*PROBLEM TO SOLVE:* When you reach the line with "(971, 452) = (410, 387): grey" in the data below, begin printing lines exactly, and stop once the line with "(1014, 547) = (375, 431): turquoise" has been printed.

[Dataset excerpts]
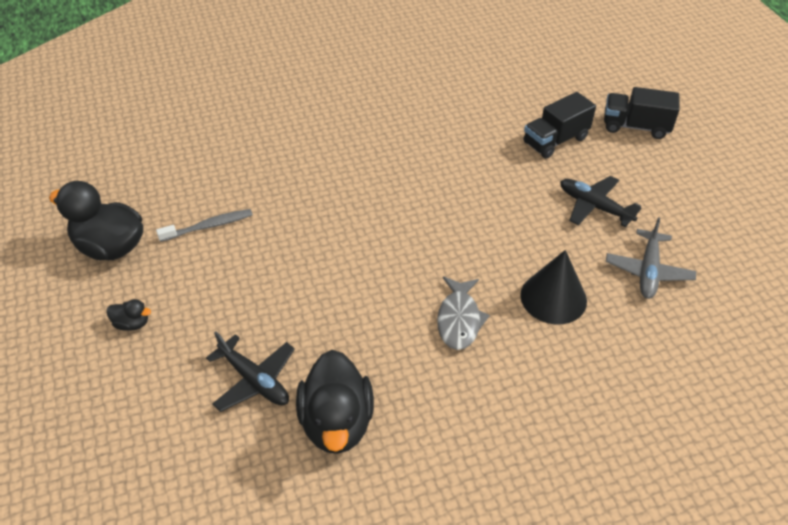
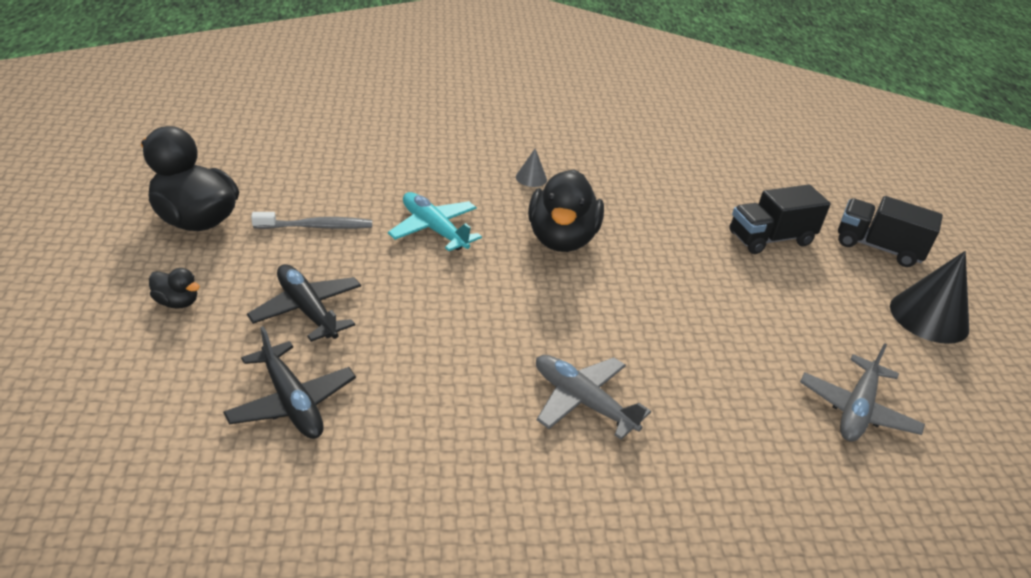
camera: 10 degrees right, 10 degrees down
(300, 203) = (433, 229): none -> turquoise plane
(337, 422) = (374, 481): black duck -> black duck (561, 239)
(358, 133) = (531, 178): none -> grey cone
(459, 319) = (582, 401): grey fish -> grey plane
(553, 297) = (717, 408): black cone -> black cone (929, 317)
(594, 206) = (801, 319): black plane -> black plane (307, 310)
...
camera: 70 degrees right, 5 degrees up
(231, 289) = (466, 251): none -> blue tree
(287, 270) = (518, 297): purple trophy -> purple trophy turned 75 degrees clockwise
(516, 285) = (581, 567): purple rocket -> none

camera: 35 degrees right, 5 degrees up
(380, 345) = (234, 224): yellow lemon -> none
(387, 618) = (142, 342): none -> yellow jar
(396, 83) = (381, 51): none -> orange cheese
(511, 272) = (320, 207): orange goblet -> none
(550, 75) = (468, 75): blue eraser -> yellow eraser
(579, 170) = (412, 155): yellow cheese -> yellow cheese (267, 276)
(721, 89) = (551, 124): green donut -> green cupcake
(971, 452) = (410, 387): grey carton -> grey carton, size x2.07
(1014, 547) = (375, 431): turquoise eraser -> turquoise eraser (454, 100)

*SOLUTION TO THIS EXERCISE:*
(971, 452) = (410, 387): grey carton -> grey carton, size x2.07
(1014, 547) = (375, 431): turquoise eraser -> turquoise eraser (454, 100)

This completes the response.